■ **Exercise description**
Lines from the listing that hold the string "minus" are what you should return.

□ □ □ □ □

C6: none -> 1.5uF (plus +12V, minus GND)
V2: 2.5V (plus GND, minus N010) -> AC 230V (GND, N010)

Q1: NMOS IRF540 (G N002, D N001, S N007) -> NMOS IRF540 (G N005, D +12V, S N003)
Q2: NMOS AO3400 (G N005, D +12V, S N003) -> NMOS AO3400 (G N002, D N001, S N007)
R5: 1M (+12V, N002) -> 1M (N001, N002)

□ □ □ □ □

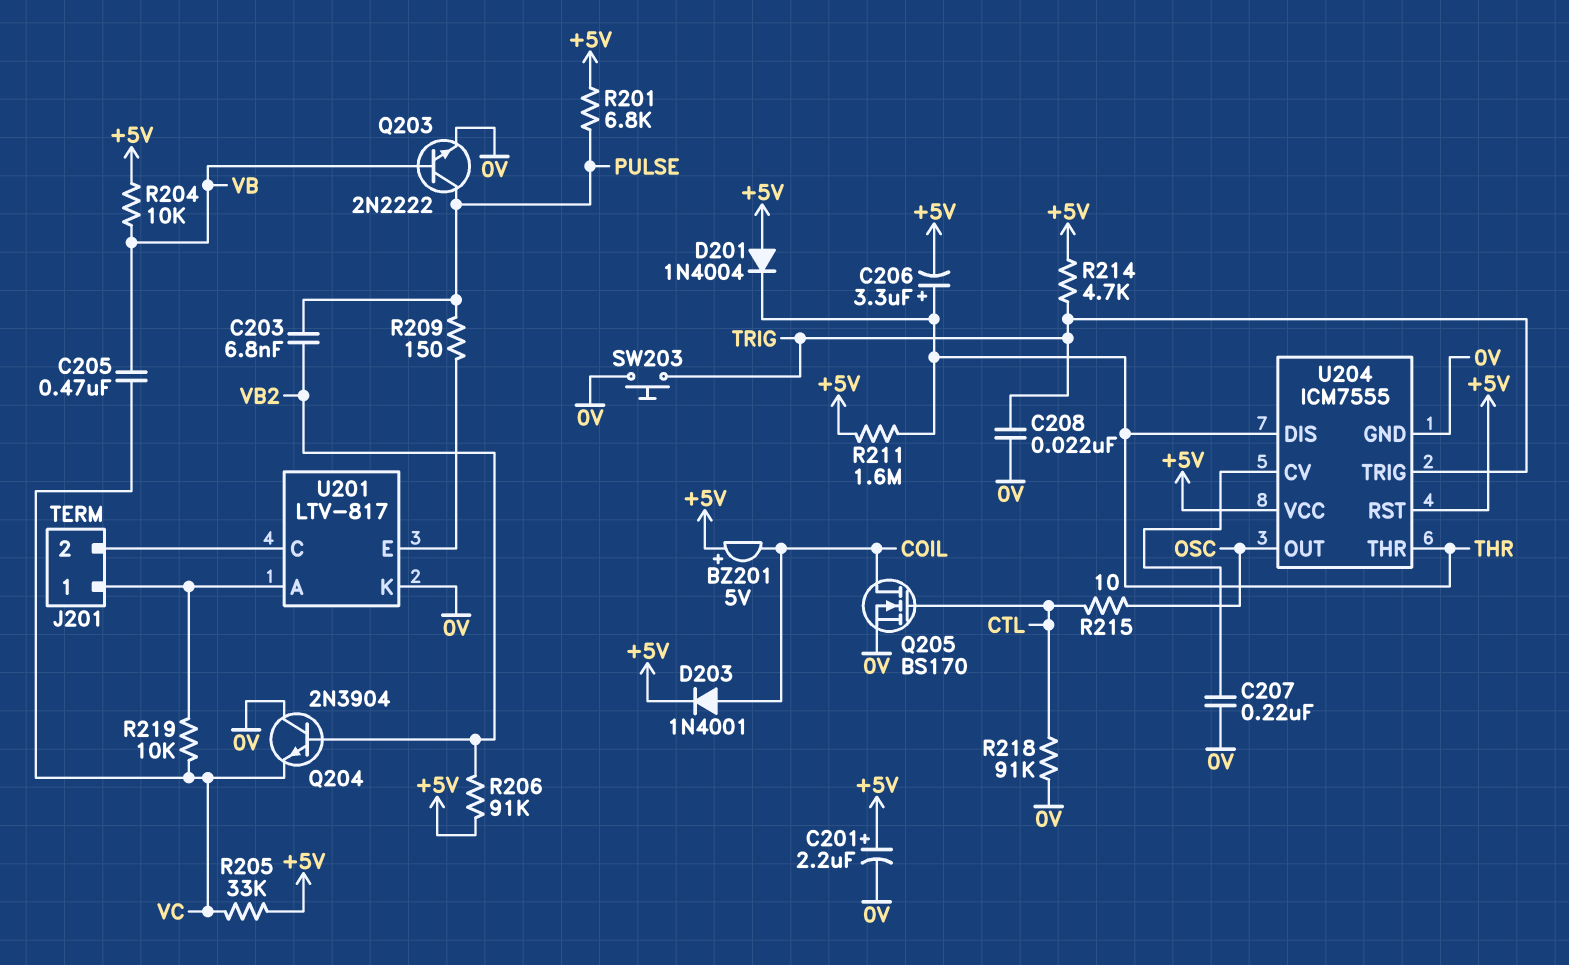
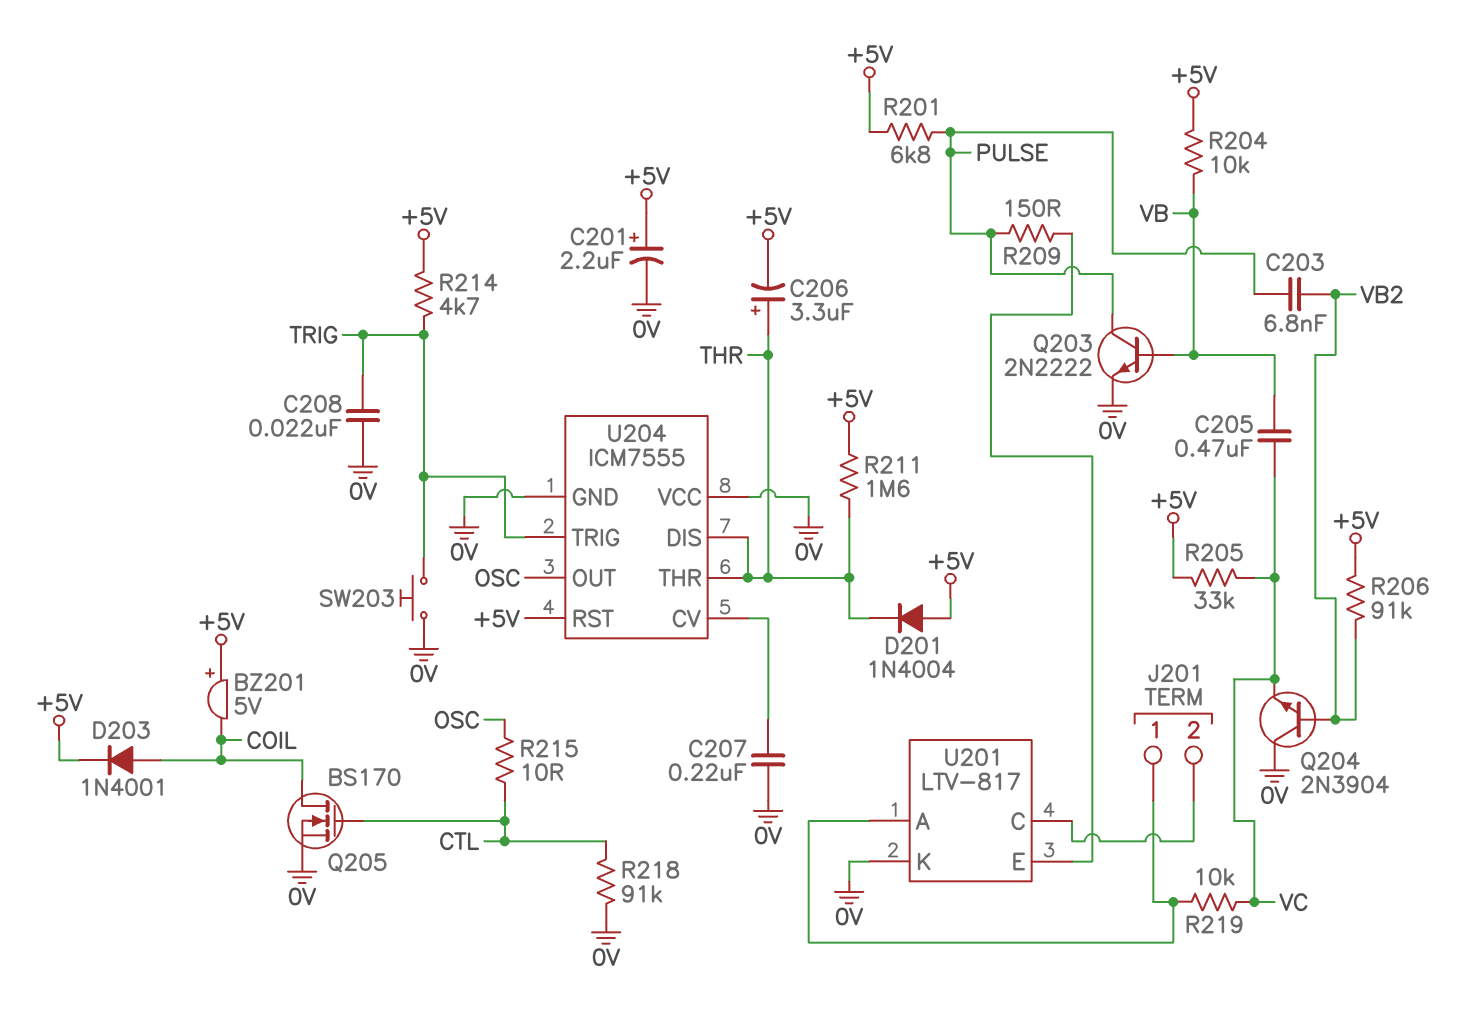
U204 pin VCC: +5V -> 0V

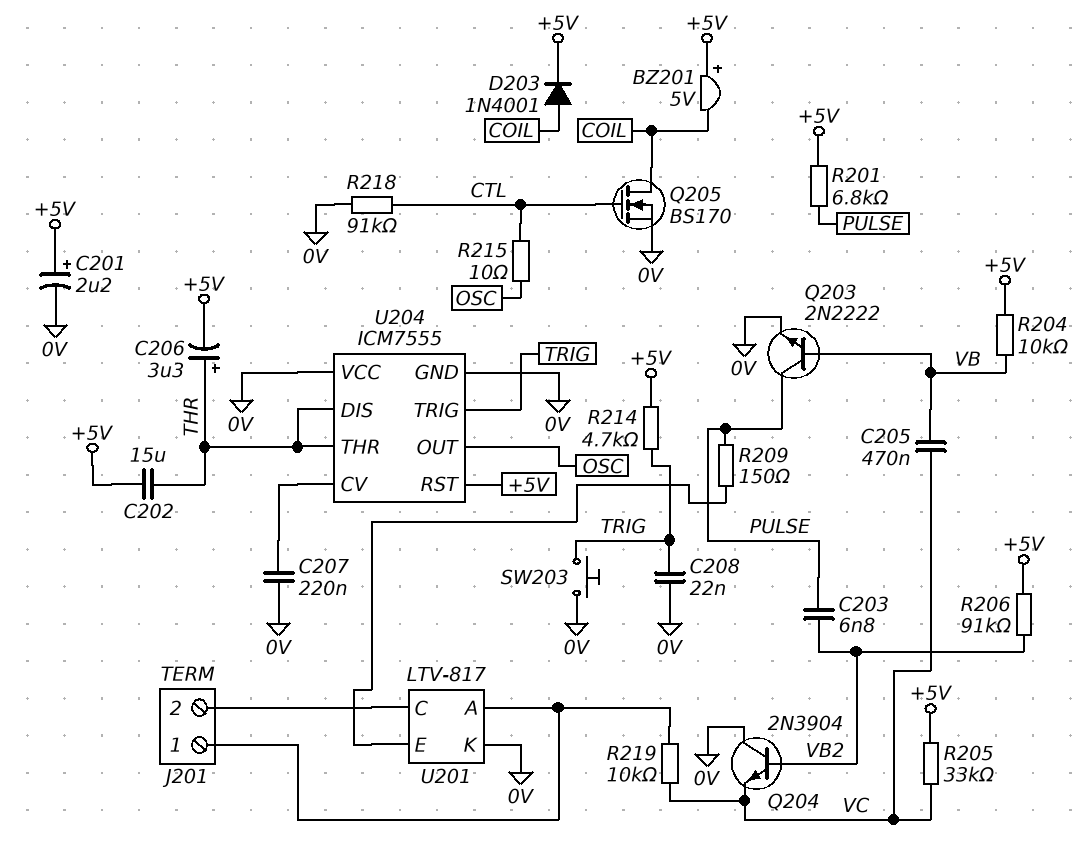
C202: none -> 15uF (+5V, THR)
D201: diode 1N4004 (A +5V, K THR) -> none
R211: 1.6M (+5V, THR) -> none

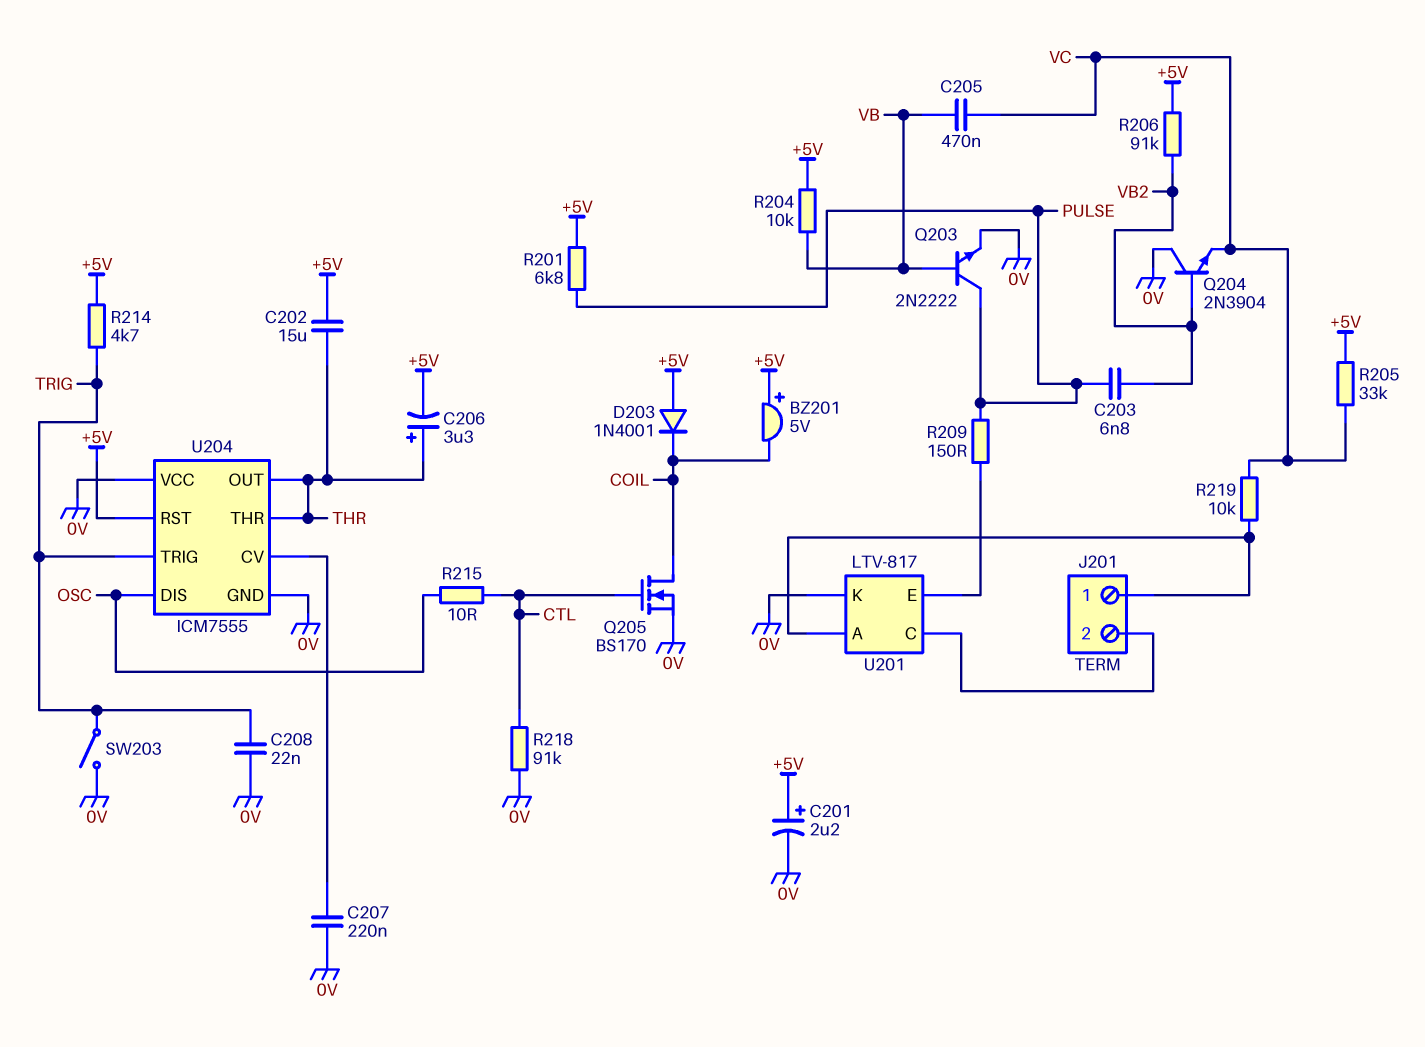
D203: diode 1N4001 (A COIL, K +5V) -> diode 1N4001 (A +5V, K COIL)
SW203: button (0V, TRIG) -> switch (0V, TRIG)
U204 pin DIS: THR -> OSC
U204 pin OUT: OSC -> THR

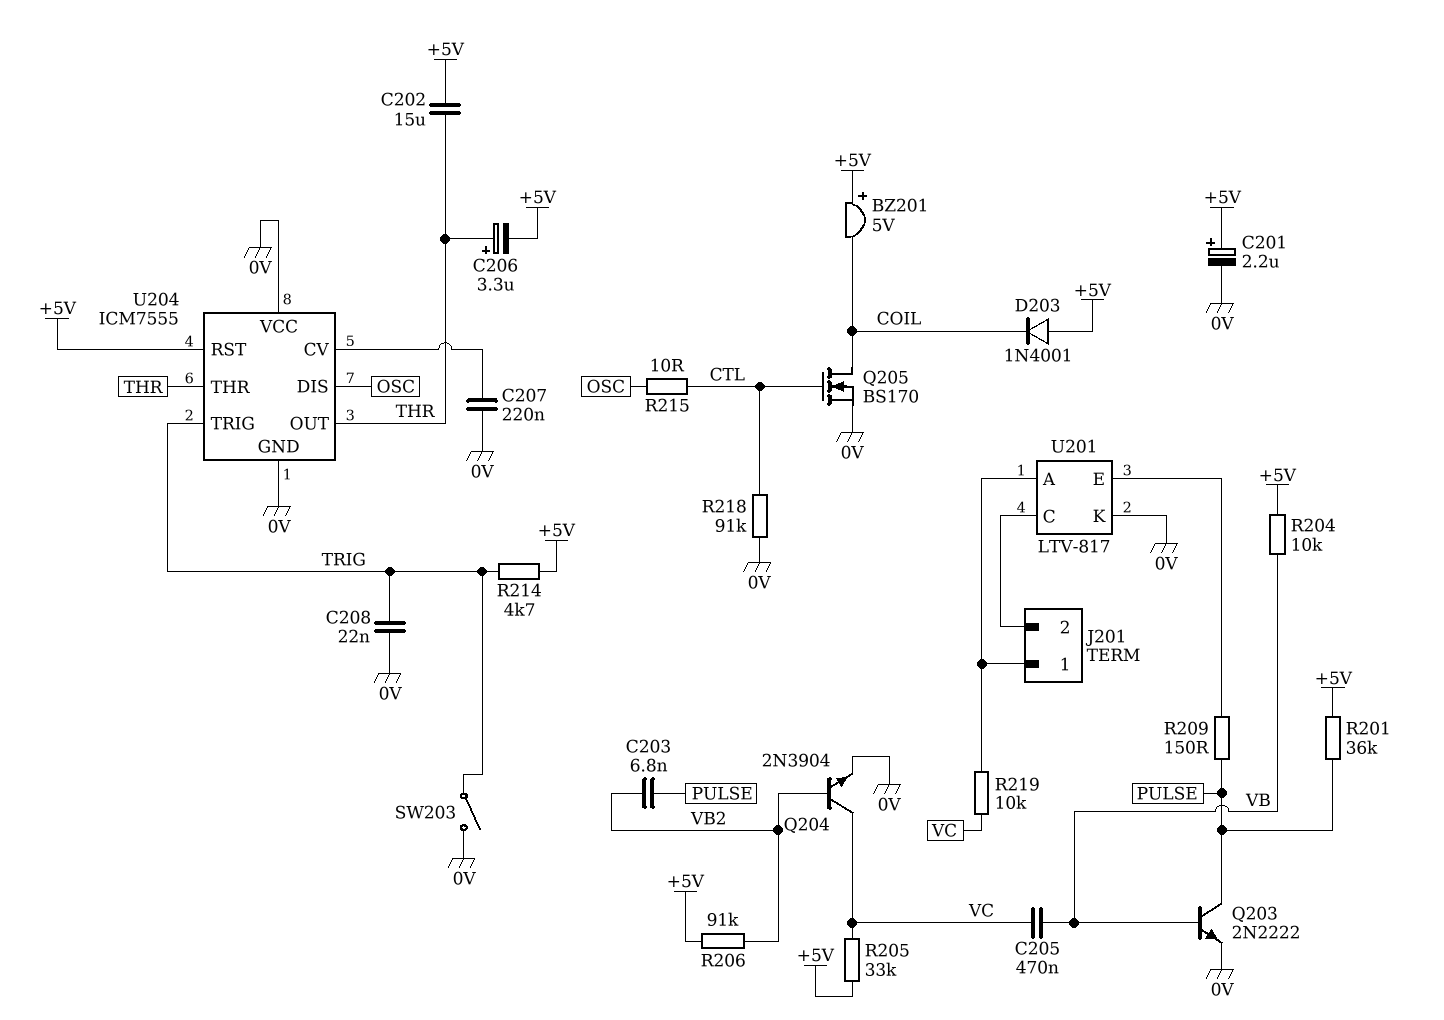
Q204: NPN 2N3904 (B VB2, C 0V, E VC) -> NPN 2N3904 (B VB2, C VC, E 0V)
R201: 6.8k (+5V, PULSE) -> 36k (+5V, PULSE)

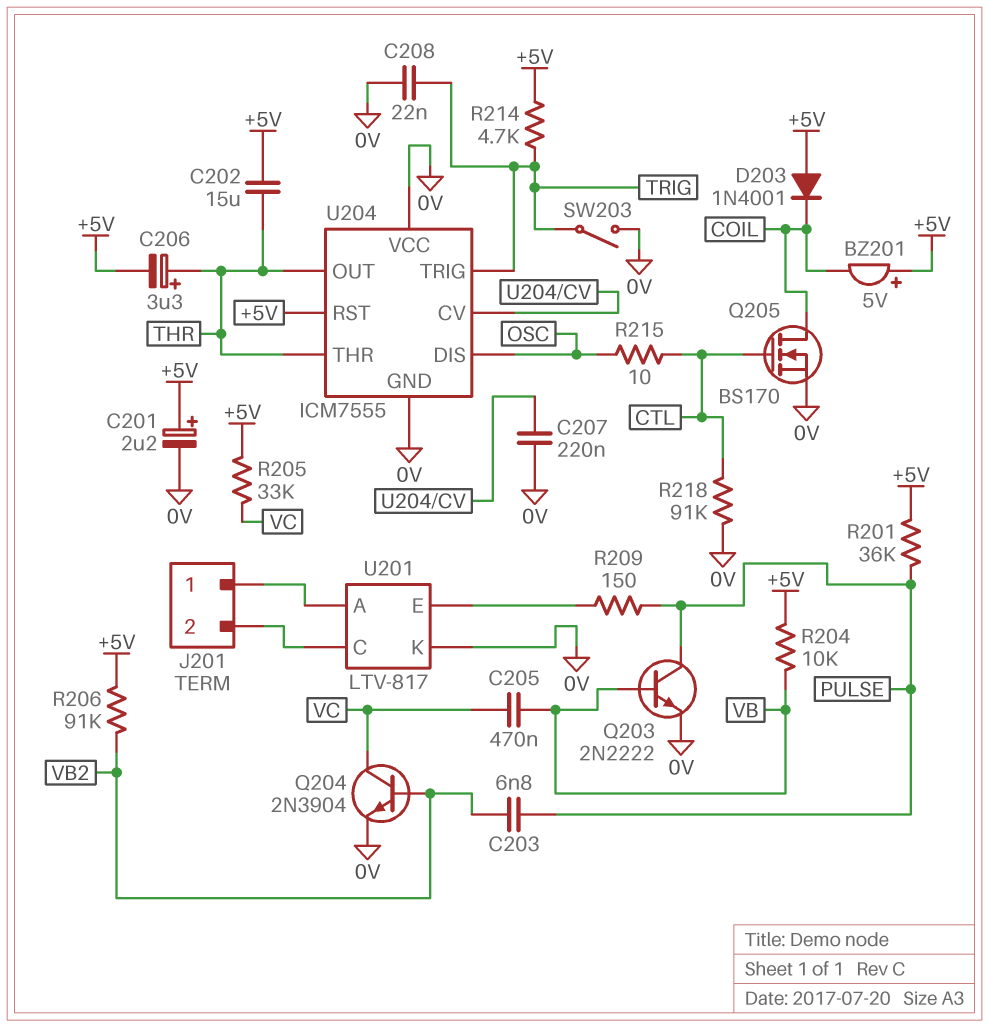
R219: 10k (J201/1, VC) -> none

□ □ □ □ □

■ **Exercise answer**
C6: none -> 1.5uF (plus +12V, minus GND)
V2: 2.5V (plus GND, minus N010) -> AC 230V (GND, N010)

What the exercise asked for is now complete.